**Requirement**
All entries below are to be set down again exactly as given.

**Data records**
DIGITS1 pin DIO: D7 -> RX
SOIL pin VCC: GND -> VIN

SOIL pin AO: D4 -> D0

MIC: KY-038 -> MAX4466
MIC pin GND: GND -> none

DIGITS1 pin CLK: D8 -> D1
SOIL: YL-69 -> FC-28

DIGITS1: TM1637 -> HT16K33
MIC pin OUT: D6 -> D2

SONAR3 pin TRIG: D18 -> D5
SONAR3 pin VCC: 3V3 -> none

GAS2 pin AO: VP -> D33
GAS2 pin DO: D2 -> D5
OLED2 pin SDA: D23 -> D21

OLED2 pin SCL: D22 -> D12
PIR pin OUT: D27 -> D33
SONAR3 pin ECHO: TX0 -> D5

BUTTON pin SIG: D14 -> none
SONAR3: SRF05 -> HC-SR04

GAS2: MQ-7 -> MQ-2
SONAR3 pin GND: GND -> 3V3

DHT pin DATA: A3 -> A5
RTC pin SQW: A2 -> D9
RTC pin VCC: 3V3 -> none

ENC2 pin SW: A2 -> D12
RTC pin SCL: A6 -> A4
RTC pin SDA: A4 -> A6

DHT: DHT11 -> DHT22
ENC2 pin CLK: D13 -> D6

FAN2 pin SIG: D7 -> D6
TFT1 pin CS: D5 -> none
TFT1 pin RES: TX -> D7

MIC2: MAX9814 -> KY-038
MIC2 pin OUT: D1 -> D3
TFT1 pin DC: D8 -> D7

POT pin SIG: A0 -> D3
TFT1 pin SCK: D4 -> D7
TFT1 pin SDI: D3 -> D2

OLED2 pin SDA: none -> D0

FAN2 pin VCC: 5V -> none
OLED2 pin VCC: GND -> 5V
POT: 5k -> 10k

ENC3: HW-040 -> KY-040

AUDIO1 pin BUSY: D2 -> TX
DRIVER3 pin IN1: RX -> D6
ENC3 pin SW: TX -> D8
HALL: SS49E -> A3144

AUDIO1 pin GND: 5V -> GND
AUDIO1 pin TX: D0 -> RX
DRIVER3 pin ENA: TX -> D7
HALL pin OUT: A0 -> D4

**Answer to the problem**
DIGITS1 pin DIO: D7 -> RX
SOIL pin VCC: GND -> VIN

SOIL pin AO: D4 -> D0

MIC: KY-038 -> MAX4466
MIC pin GND: GND -> none

DIGITS1 pin CLK: D8 -> D1
SOIL: YL-69 -> FC-28

DIGITS1: TM1637 -> HT16K33
MIC pin OUT: D6 -> D2

SONAR3 pin TRIG: D18 -> D5
SONAR3 pin VCC: 3V3 -> none

GAS2 pin AO: VP -> D33
GAS2 pin DO: D2 -> D5
OLED2 pin SDA: D23 -> D21

OLED2 pin SCL: D22 -> D12
PIR pin OUT: D27 -> D33
SONAR3 pin ECHO: TX0 -> D5

BUTTON pin SIG: D14 -> none
SONAR3: SRF05 -> HC-SR04

GAS2: MQ-7 -> MQ-2
SONAR3 pin GND: GND -> 3V3

DHT pin DATA: A3 -> A5
RTC pin SQW: A2 -> D9
RTC pin VCC: 3V3 -> none

ENC2 pin SW: A2 -> D12
RTC pin SCL: A6 -> A4
RTC pin SDA: A4 -> A6

DHT: DHT11 -> DHT22
ENC2 pin CLK: D13 -> D6

FAN2 pin SIG: D7 -> D6
TFT1 pin CS: D5 -> none
TFT1 pin RES: TX -> D7

MIC2: MAX9814 -> KY-038
MIC2 pin OUT: D1 -> D3
TFT1 pin DC: D8 -> D7

POT pin SIG: A0 -> D3
TFT1 pin SCK: D4 -> D7
TFT1 pin SDI: D3 -> D2

OLED2 pin SDA: none -> D0

FAN2 pin VCC: 5V -> none
OLED2 pin VCC: GND -> 5V
POT: 5k -> 10k

ENC3: HW-040 -> KY-040

AUDIO1 pin BUSY: D2 -> TX
DRIVER3 pin IN1: RX -> D6
ENC3 pin SW: TX -> D8
HALL: SS49E -> A3144

AUDIO1 pin GND: 5V -> GND
AUDIO1 pin TX: D0 -> RX
DRIVER3 pin ENA: TX -> D7
HALL pin OUT: A0 -> D4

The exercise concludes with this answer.